### TASK OBJECTIVE
Work out how many lines of the material contain the string "AUDIO". Respond with the number only.

┌────────

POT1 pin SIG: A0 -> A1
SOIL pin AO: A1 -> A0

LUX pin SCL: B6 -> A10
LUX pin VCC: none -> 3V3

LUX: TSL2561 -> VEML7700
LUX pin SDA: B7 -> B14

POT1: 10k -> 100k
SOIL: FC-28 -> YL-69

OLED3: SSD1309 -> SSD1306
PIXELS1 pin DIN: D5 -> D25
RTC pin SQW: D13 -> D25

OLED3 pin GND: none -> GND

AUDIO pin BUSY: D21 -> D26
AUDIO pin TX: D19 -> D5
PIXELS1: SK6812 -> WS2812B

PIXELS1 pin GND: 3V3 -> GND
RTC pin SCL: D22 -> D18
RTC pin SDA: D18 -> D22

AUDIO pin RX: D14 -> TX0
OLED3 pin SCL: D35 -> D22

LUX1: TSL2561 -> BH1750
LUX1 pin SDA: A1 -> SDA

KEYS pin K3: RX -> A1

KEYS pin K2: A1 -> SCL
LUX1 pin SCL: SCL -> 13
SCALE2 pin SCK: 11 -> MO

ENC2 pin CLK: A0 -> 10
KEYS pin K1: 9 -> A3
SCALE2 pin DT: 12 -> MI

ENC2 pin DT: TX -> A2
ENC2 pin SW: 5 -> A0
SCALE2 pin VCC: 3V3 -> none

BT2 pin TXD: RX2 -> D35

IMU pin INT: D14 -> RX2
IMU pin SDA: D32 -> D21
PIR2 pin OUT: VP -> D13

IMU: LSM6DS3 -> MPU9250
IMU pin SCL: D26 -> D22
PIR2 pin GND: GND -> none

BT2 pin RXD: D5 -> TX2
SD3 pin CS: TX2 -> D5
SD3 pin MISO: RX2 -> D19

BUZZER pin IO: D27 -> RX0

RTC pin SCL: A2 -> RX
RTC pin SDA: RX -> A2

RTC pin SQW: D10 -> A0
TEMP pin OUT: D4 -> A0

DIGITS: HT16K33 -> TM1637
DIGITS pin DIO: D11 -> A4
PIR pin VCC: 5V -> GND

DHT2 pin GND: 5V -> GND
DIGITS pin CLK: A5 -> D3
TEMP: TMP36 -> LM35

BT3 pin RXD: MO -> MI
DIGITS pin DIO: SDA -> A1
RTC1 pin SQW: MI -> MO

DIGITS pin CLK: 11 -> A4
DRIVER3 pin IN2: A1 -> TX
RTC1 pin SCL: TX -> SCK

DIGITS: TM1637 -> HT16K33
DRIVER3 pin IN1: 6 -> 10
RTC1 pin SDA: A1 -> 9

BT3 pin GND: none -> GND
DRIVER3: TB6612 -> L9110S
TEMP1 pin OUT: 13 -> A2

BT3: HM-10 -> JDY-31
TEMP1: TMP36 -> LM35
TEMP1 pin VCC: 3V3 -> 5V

└────────

### OUTPUT OF THE EXERCISE
3